Raw data:
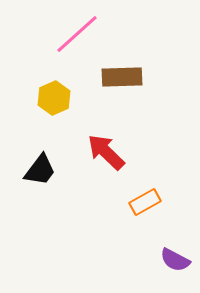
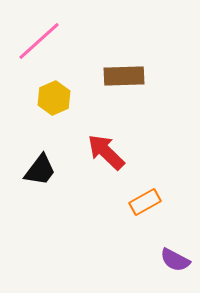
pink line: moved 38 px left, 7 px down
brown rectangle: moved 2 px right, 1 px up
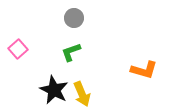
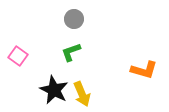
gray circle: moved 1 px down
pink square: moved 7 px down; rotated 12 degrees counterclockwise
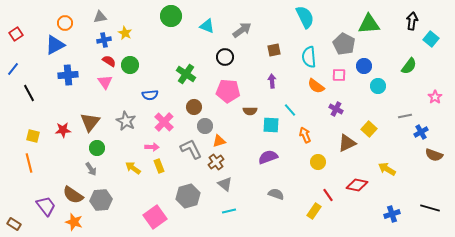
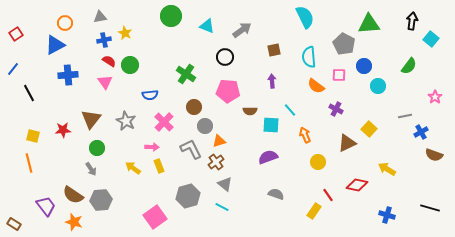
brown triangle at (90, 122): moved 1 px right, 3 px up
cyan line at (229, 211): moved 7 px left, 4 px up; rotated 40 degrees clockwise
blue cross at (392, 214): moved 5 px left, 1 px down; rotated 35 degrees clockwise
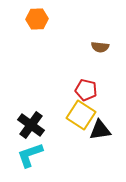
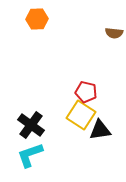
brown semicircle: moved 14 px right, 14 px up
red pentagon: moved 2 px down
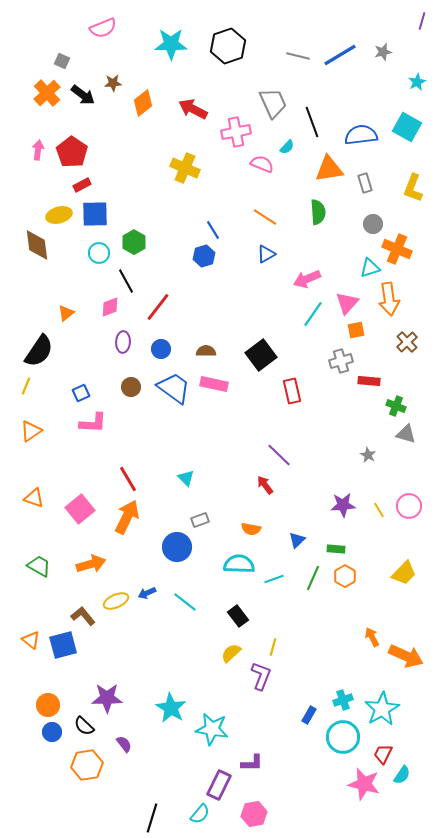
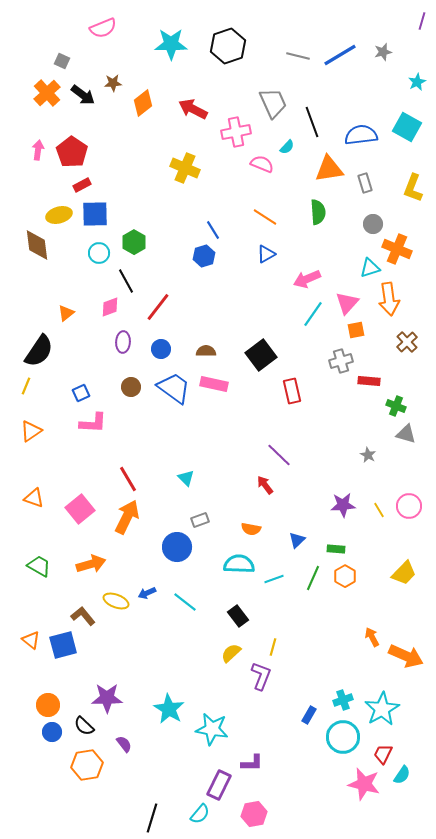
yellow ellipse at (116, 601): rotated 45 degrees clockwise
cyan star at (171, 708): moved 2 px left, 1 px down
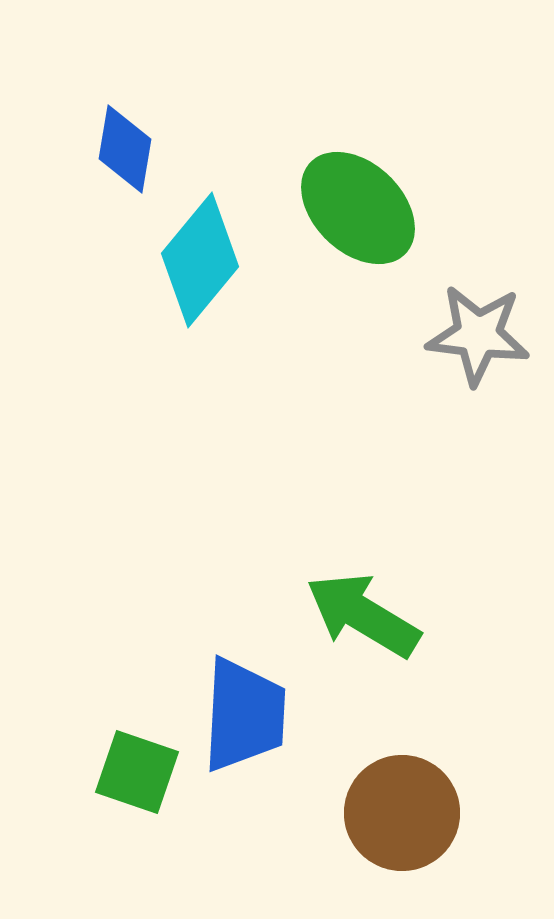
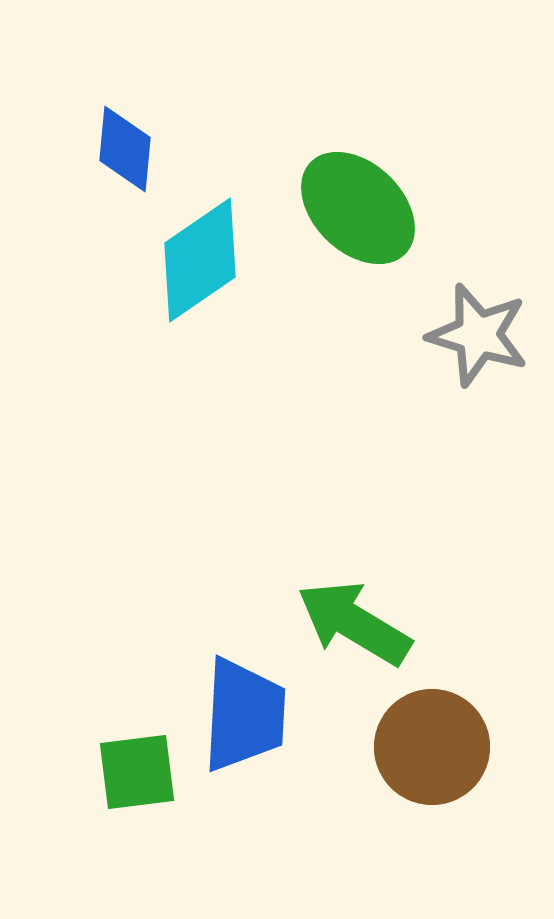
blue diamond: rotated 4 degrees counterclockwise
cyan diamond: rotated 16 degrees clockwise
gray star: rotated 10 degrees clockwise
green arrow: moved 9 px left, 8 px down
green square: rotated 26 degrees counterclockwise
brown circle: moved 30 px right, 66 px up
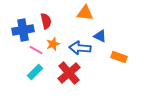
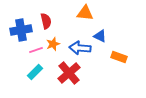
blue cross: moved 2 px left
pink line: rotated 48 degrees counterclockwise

About this exercise:
Each line above that contains the word "diamond" should be returned.

Response box:
blue diamond: rotated 4 degrees counterclockwise
cyan diamond: rotated 16 degrees clockwise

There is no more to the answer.